#### INSTRUCTIONS TO FOLLOW:
From the records below, count the lines holding the string "LIGHT". Only the number is wanted.

#### DATA EXTRACTS:
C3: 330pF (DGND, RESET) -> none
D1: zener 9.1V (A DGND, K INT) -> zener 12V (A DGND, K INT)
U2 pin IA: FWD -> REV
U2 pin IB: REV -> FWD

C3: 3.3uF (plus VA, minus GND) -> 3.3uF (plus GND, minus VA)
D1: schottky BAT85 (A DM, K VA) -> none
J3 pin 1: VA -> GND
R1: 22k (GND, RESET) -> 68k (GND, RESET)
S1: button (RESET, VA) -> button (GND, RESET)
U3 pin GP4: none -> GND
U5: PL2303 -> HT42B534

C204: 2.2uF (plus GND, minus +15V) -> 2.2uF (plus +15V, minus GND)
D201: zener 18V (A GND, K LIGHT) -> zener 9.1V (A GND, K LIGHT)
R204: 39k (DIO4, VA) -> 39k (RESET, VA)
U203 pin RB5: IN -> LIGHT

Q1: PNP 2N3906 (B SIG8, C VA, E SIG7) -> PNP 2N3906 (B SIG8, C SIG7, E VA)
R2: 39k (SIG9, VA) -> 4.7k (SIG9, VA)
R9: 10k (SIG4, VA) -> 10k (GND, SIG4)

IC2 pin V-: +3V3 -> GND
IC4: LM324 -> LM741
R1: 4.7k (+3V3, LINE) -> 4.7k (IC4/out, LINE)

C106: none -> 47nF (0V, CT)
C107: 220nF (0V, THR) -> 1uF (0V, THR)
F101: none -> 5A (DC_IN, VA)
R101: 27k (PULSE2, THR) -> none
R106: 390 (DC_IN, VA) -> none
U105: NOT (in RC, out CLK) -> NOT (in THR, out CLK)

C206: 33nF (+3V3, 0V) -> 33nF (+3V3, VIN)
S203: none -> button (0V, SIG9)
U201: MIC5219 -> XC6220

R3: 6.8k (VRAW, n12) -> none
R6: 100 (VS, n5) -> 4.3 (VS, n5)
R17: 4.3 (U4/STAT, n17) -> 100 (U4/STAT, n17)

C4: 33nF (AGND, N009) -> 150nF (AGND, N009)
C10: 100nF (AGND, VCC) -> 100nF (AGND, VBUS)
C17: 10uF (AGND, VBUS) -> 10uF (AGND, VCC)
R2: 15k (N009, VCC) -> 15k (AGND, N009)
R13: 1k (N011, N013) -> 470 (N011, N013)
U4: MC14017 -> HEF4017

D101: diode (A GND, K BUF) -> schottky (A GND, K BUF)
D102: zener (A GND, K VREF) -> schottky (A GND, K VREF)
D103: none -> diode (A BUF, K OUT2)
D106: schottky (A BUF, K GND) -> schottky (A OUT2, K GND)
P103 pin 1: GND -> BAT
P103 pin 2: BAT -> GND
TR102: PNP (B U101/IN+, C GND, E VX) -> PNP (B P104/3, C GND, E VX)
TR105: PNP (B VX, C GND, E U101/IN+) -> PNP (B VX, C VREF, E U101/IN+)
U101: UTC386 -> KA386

#### SOLVED EXERCISE:
2